Items from a data source

________________________

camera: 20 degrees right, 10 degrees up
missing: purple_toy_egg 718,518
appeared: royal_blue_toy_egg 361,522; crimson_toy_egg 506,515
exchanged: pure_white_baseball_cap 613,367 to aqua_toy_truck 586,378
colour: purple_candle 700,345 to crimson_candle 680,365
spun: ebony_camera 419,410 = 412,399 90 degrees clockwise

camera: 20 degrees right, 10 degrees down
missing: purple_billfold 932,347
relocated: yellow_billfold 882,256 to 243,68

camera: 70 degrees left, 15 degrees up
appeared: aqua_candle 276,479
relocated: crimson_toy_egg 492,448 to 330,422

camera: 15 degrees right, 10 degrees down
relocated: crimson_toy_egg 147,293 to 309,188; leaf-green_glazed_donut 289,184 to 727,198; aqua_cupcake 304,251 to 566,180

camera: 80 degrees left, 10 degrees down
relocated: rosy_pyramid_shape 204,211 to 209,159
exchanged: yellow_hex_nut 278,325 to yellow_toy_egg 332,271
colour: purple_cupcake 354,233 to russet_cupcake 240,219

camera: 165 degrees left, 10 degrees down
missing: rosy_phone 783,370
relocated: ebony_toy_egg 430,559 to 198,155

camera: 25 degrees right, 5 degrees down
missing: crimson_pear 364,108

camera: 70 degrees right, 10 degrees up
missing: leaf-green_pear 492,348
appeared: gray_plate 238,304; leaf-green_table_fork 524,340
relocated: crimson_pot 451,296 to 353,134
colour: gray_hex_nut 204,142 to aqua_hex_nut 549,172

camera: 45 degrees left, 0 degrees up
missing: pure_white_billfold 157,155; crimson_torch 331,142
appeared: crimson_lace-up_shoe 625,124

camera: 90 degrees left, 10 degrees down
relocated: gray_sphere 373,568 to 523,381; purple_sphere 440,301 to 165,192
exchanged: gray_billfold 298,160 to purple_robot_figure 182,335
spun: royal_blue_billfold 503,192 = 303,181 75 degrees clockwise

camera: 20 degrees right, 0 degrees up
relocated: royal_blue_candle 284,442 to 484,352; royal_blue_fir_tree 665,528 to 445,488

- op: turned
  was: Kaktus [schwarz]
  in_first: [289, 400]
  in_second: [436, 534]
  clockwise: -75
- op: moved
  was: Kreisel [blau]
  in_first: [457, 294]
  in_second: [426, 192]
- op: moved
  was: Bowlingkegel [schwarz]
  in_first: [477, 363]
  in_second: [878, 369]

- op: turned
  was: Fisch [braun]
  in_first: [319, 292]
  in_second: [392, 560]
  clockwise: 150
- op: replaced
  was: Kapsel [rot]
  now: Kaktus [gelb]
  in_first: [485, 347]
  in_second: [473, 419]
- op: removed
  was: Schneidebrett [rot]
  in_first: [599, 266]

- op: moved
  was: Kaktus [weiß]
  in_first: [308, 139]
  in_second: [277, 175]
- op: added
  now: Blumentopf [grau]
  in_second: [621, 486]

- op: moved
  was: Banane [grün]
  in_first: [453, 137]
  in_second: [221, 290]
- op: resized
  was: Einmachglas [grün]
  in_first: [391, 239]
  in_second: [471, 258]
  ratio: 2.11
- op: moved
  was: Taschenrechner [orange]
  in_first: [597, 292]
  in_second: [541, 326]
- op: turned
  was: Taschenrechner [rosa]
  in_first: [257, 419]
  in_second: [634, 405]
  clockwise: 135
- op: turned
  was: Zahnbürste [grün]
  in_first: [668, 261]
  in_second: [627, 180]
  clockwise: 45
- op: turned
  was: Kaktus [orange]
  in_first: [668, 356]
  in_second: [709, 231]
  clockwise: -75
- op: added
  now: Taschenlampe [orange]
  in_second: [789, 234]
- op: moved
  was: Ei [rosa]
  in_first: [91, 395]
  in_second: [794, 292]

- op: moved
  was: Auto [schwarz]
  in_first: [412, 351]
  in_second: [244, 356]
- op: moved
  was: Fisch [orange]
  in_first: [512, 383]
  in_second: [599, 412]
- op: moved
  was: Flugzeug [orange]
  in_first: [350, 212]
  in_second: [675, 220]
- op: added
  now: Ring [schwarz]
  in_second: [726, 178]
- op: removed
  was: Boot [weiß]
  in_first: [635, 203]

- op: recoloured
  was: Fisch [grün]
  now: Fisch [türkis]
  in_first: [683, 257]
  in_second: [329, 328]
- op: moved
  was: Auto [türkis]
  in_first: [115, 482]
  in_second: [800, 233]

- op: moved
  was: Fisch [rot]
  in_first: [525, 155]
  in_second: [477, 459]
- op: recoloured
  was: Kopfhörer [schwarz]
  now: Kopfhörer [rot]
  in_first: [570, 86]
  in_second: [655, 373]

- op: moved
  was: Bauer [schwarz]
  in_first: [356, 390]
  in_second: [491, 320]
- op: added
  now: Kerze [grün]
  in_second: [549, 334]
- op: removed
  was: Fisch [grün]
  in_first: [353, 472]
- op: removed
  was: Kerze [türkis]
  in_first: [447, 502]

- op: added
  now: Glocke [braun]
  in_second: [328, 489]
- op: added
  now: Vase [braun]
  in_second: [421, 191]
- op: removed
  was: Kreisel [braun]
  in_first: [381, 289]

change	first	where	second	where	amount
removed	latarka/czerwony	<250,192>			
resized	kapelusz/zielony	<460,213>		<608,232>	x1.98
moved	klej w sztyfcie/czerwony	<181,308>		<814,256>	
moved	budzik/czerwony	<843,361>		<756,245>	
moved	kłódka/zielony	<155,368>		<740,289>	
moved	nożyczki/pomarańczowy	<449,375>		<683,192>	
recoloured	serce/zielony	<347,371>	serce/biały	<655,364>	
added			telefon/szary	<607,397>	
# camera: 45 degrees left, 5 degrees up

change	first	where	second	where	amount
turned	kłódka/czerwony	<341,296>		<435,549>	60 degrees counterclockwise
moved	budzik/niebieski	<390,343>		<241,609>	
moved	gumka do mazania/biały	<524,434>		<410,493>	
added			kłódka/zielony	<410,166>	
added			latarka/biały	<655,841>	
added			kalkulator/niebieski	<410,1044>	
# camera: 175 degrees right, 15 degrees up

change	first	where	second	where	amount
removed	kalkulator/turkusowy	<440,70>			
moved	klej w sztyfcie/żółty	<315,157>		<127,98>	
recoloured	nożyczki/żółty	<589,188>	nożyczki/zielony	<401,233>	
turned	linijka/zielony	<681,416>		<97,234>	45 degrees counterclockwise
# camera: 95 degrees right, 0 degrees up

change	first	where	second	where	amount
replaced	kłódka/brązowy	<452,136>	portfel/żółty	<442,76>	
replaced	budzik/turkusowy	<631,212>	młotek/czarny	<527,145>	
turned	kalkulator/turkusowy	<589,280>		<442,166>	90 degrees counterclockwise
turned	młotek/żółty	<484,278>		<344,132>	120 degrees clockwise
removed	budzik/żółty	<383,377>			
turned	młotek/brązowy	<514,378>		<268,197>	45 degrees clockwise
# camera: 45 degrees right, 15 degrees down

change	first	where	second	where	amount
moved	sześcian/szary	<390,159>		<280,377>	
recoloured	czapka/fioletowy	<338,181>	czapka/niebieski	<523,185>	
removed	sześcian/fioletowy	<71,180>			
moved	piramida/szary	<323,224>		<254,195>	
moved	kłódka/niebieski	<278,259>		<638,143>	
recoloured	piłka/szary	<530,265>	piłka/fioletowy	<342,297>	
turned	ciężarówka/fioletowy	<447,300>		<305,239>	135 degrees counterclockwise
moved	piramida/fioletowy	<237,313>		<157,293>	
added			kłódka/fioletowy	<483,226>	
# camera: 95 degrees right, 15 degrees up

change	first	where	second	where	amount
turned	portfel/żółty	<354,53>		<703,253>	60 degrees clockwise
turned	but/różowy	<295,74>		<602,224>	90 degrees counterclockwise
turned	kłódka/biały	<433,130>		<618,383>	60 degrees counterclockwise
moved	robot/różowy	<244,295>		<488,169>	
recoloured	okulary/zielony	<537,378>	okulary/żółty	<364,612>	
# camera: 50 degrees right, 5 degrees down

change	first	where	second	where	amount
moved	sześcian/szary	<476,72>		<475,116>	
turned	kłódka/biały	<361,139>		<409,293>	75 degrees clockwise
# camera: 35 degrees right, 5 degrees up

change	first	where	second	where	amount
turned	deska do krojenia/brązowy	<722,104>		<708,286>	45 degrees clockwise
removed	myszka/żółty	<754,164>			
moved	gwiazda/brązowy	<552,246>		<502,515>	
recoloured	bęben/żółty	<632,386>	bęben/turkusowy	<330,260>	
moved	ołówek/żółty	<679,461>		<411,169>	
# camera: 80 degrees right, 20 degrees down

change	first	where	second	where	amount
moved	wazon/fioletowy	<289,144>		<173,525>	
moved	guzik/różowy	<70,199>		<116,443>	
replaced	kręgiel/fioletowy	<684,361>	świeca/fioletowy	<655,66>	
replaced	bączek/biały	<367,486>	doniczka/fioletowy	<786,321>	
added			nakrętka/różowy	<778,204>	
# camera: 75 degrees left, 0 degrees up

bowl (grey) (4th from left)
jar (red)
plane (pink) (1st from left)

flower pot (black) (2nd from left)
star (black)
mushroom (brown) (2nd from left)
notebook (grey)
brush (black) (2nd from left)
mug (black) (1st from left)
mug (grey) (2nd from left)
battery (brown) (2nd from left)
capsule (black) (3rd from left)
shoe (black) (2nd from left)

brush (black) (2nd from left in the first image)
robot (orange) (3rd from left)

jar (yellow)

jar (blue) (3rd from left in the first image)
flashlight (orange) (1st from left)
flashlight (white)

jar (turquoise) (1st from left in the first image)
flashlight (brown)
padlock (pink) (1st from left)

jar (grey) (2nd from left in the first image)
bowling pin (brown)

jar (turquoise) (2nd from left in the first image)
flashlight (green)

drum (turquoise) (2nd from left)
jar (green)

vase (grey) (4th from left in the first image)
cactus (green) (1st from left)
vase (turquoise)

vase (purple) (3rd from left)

________________________

- Task prompt -
Proceeding from the line containing "in_second: [426, 192]" through the line containing "in_first: [477, 363]", transcribe the lines above exactly, both end lines included.

- Written response -
  in_second: [426, 192]
- op: moved
  was: Bowlingkegel [schwarz]
  in_first: [477, 363]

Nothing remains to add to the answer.